▶ **Coordinate-based change listings**
#####

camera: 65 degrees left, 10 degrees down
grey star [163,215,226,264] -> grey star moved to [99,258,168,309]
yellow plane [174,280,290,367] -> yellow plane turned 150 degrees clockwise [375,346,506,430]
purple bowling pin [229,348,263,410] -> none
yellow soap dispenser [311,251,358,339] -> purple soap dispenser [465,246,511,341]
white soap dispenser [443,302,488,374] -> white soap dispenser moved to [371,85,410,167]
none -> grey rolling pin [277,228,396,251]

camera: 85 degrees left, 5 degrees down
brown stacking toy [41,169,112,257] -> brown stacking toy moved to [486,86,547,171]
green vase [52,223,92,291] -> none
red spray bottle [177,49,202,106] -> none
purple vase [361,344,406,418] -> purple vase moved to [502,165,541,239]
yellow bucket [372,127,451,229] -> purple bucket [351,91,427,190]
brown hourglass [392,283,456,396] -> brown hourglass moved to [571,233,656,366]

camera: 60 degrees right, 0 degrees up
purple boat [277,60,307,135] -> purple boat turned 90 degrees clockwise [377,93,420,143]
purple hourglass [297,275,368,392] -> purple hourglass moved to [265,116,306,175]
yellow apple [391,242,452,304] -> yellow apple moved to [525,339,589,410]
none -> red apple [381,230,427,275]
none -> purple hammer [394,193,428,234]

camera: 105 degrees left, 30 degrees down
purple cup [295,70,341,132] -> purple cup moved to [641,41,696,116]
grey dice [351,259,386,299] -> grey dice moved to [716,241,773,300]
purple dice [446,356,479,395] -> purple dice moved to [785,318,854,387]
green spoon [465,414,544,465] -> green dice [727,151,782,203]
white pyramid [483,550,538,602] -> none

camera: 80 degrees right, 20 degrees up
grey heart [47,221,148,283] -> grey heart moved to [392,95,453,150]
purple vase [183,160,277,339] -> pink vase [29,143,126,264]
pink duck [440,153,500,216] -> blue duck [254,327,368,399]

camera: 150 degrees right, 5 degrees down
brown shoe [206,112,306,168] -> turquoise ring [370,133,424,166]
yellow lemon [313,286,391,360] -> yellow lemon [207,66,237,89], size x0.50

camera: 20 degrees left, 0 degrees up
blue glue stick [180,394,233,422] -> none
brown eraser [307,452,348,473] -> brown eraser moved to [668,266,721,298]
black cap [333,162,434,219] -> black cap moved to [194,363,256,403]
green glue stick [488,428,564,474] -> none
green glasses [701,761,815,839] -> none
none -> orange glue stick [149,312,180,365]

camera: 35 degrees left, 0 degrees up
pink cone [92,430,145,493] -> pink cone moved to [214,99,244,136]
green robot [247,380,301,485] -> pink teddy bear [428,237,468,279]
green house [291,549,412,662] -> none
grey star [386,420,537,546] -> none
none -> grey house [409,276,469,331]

#####

▶ **WHAT NEEDS TO BE DONE**
Using the records given above, list every line that includes the word "pink".

▶ **RESPONSE TO THE EXERCISE**
purple vase [183,160,277,339] -> pink vase [29,143,126,264]
pink duck [440,153,500,216] -> blue duck [254,327,368,399]
pink cone [92,430,145,493] -> pink cone moved to [214,99,244,136]
green robot [247,380,301,485] -> pink teddy bear [428,237,468,279]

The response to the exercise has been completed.